> **Your goal**: Transcribe exactly the line in which "(511, 272) = (674, 323): red" occurs, plus every line that comes after it up to the end of the entries.

> **Data records**:
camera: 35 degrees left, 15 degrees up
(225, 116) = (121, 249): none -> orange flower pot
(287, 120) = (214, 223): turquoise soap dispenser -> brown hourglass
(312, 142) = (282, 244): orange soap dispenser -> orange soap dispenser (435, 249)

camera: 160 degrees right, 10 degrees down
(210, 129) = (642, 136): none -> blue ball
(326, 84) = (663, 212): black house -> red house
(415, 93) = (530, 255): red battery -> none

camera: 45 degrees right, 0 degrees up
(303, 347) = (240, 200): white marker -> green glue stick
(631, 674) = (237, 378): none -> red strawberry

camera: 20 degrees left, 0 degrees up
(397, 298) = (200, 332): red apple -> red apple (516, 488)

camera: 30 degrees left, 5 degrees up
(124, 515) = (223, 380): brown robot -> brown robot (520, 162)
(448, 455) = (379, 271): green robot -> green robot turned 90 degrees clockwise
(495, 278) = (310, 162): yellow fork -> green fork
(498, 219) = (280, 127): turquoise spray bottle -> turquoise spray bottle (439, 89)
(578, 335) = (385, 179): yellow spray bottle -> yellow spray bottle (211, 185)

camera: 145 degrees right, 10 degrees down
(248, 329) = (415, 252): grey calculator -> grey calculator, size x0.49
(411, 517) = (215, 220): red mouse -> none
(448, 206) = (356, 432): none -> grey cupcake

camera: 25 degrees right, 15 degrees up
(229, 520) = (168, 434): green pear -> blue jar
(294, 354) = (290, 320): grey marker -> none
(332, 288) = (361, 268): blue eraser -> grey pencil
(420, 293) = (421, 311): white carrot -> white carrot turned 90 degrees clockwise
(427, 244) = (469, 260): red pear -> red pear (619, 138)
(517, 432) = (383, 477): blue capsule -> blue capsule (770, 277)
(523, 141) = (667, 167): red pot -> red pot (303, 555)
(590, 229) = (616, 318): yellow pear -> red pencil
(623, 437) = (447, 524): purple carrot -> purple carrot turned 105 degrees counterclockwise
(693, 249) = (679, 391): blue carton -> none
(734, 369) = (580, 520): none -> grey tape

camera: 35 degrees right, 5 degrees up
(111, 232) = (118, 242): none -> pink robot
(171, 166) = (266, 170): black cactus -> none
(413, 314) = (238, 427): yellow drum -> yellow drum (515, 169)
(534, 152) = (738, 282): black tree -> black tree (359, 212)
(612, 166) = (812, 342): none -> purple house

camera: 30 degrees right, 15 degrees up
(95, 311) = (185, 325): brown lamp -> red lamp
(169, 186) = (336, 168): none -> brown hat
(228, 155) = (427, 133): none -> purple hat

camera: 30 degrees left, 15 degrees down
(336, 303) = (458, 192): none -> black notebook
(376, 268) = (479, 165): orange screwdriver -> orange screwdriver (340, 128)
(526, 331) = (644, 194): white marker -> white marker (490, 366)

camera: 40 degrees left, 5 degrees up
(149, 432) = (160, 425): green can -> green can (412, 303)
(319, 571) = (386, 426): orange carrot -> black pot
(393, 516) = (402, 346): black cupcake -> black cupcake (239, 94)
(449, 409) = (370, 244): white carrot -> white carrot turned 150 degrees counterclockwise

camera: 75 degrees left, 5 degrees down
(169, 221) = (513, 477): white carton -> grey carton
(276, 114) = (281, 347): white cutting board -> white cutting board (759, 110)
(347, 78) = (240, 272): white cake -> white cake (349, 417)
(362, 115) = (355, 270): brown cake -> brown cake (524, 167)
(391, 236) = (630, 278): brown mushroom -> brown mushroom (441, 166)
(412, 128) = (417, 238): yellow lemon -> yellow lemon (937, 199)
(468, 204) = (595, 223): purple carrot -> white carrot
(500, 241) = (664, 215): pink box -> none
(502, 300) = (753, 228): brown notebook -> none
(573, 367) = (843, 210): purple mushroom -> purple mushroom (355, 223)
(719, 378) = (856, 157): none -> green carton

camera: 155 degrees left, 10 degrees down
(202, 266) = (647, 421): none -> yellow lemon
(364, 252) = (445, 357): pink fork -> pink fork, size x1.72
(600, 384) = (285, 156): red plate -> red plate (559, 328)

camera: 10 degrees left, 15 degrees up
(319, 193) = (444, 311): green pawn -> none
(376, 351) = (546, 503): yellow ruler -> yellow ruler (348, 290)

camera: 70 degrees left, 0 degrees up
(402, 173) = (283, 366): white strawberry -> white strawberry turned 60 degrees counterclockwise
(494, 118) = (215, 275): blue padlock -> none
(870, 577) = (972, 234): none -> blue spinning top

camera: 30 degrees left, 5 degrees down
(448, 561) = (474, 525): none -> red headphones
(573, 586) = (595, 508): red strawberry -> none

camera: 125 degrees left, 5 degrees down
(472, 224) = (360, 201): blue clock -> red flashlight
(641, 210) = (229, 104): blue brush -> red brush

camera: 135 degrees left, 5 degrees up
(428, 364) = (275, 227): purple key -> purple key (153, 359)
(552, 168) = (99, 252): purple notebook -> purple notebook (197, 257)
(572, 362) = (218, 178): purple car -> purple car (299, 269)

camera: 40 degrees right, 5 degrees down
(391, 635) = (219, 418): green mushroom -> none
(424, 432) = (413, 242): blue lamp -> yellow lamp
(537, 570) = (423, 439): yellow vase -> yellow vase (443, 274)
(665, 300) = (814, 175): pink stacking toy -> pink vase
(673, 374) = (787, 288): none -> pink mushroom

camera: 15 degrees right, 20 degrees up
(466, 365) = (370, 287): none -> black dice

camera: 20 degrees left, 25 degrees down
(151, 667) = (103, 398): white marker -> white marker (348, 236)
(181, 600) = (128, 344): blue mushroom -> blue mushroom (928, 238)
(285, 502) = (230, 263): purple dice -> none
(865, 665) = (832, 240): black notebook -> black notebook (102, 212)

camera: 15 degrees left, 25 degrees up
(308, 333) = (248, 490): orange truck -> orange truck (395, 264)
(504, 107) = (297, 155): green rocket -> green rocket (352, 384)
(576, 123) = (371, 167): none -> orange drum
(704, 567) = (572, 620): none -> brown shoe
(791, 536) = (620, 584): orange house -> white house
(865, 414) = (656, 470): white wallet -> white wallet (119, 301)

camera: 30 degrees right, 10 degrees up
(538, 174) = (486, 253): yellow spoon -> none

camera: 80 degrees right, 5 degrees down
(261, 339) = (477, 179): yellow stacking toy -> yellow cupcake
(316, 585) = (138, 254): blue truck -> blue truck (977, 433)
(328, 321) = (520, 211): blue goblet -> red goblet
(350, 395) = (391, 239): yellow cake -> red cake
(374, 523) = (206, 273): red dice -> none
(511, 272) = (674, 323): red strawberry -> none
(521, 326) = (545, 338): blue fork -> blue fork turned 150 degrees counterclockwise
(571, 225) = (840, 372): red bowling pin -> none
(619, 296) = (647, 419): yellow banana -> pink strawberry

> **Result for this exercise**:
(511, 272) = (674, 323): red strawberry -> none
(521, 326) = (545, 338): blue fork -> blue fork turned 150 degrees counterclockwise
(571, 225) = (840, 372): red bowling pin -> none
(619, 296) = (647, 419): yellow banana -> pink strawberry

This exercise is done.